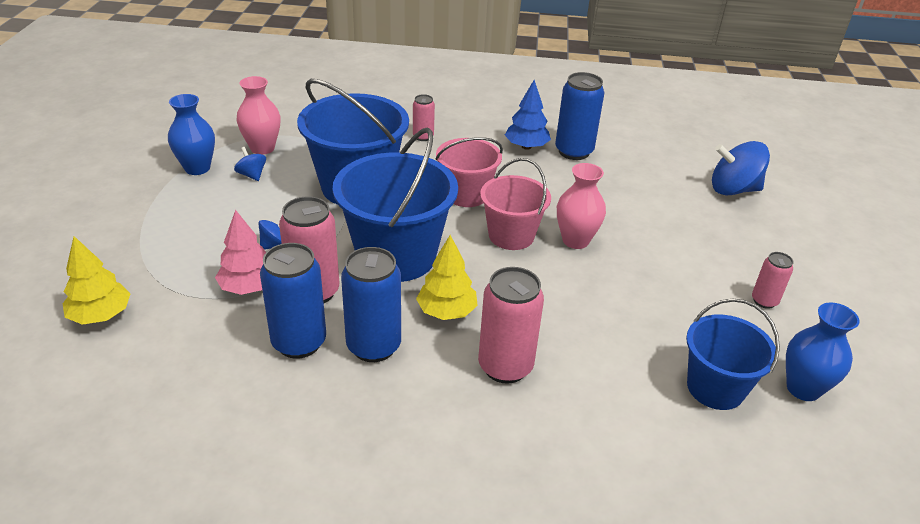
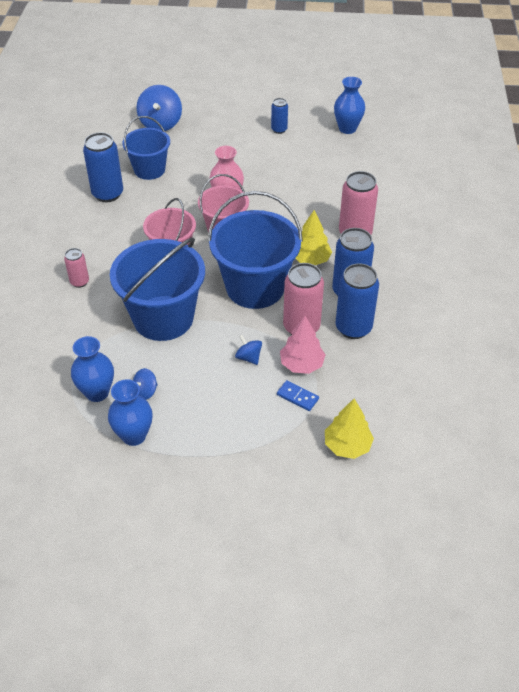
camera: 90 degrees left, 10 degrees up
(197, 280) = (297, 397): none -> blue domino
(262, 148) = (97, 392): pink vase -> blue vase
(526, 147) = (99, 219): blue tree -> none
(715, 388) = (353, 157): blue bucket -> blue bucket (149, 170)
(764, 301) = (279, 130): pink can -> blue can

___

Check every line of the entries above for the word "none" and report how many lines contain it, giving the number only.

OUTPUT FOR THIS TASK: 2